*RECORDS SUPPLIED*.
====

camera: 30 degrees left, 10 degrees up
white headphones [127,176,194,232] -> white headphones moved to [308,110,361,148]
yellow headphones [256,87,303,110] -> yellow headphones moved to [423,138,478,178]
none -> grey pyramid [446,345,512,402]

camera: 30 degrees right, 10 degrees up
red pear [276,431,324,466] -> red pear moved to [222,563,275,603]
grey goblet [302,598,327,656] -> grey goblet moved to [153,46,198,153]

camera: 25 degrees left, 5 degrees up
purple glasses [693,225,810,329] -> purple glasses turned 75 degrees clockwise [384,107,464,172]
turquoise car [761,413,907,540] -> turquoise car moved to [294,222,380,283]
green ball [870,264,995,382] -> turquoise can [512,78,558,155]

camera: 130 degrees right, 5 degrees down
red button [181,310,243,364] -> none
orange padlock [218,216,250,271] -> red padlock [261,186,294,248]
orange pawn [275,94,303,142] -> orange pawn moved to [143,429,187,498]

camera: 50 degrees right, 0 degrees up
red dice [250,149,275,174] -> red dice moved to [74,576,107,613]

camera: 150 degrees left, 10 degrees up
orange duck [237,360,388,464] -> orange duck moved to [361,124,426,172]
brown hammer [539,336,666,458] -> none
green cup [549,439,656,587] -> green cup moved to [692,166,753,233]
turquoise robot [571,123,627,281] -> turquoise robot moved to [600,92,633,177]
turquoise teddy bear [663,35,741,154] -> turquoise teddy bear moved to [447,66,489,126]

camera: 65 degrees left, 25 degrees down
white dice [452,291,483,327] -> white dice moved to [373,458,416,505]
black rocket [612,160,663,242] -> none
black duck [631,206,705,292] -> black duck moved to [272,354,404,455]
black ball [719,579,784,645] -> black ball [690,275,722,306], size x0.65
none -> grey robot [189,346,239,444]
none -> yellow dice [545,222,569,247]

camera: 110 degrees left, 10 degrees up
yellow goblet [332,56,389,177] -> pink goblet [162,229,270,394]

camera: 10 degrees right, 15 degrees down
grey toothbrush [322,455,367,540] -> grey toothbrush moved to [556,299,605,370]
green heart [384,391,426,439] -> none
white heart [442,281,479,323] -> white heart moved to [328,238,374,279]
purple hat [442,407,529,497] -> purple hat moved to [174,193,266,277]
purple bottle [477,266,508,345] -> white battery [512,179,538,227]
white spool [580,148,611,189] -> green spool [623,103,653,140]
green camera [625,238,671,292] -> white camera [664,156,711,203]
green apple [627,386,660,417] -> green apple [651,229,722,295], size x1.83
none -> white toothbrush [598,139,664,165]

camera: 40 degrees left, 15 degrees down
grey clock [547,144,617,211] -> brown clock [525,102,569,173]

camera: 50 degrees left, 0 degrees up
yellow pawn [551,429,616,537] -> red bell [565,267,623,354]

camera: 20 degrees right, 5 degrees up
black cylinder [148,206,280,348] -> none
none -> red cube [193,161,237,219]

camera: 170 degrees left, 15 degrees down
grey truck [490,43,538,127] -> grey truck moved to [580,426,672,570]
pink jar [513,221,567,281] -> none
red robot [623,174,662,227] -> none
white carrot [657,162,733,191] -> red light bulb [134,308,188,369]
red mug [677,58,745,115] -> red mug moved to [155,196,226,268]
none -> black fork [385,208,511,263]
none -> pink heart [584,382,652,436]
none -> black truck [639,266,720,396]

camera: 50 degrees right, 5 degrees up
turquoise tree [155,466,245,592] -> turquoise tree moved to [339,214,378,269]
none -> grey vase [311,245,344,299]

====

*REQUIRED WORK*. Once you have read the data above, print all of it again exactly.

*RESPONSE BOX*.
camera: 30 degrees left, 10 degrees up
white headphones [127,176,194,232] -> white headphones moved to [308,110,361,148]
yellow headphones [256,87,303,110] -> yellow headphones moved to [423,138,478,178]
none -> grey pyramid [446,345,512,402]

camera: 30 degrees right, 10 degrees up
red pear [276,431,324,466] -> red pear moved to [222,563,275,603]
grey goblet [302,598,327,656] -> grey goblet moved to [153,46,198,153]

camera: 25 degrees left, 5 degrees up
purple glasses [693,225,810,329] -> purple glasses turned 75 degrees clockwise [384,107,464,172]
turquoise car [761,413,907,540] -> turquoise car moved to [294,222,380,283]
green ball [870,264,995,382] -> turquoise can [512,78,558,155]

camera: 130 degrees right, 5 degrees down
red button [181,310,243,364] -> none
orange padlock [218,216,250,271] -> red padlock [261,186,294,248]
orange pawn [275,94,303,142] -> orange pawn moved to [143,429,187,498]

camera: 50 degrees right, 0 degrees up
red dice [250,149,275,174] -> red dice moved to [74,576,107,613]

camera: 150 degrees left, 10 degrees up
orange duck [237,360,388,464] -> orange duck moved to [361,124,426,172]
brown hammer [539,336,666,458] -> none
green cup [549,439,656,587] -> green cup moved to [692,166,753,233]
turquoise robot [571,123,627,281] -> turquoise robot moved to [600,92,633,177]
turquoise teddy bear [663,35,741,154] -> turquoise teddy bear moved to [447,66,489,126]

camera: 65 degrees left, 25 degrees down
white dice [452,291,483,327] -> white dice moved to [373,458,416,505]
black rocket [612,160,663,242] -> none
black duck [631,206,705,292] -> black duck moved to [272,354,404,455]
black ball [719,579,784,645] -> black ball [690,275,722,306], size x0.65
none -> grey robot [189,346,239,444]
none -> yellow dice [545,222,569,247]

camera: 110 degrees left, 10 degrees up
yellow goblet [332,56,389,177] -> pink goblet [162,229,270,394]

camera: 10 degrees right, 15 degrees down
grey toothbrush [322,455,367,540] -> grey toothbrush moved to [556,299,605,370]
green heart [384,391,426,439] -> none
white heart [442,281,479,323] -> white heart moved to [328,238,374,279]
purple hat [442,407,529,497] -> purple hat moved to [174,193,266,277]
purple bottle [477,266,508,345] -> white battery [512,179,538,227]
white spool [580,148,611,189] -> green spool [623,103,653,140]
green camera [625,238,671,292] -> white camera [664,156,711,203]
green apple [627,386,660,417] -> green apple [651,229,722,295], size x1.83
none -> white toothbrush [598,139,664,165]

camera: 40 degrees left, 15 degrees down
grey clock [547,144,617,211] -> brown clock [525,102,569,173]

camera: 50 degrees left, 0 degrees up
yellow pawn [551,429,616,537] -> red bell [565,267,623,354]

camera: 20 degrees right, 5 degrees up
black cylinder [148,206,280,348] -> none
none -> red cube [193,161,237,219]

camera: 170 degrees left, 15 degrees down
grey truck [490,43,538,127] -> grey truck moved to [580,426,672,570]
pink jar [513,221,567,281] -> none
red robot [623,174,662,227] -> none
white carrot [657,162,733,191] -> red light bulb [134,308,188,369]
red mug [677,58,745,115] -> red mug moved to [155,196,226,268]
none -> black fork [385,208,511,263]
none -> pink heart [584,382,652,436]
none -> black truck [639,266,720,396]

camera: 50 degrees right, 5 degrees up
turquoise tree [155,466,245,592] -> turquoise tree moved to [339,214,378,269]
none -> grey vase [311,245,344,299]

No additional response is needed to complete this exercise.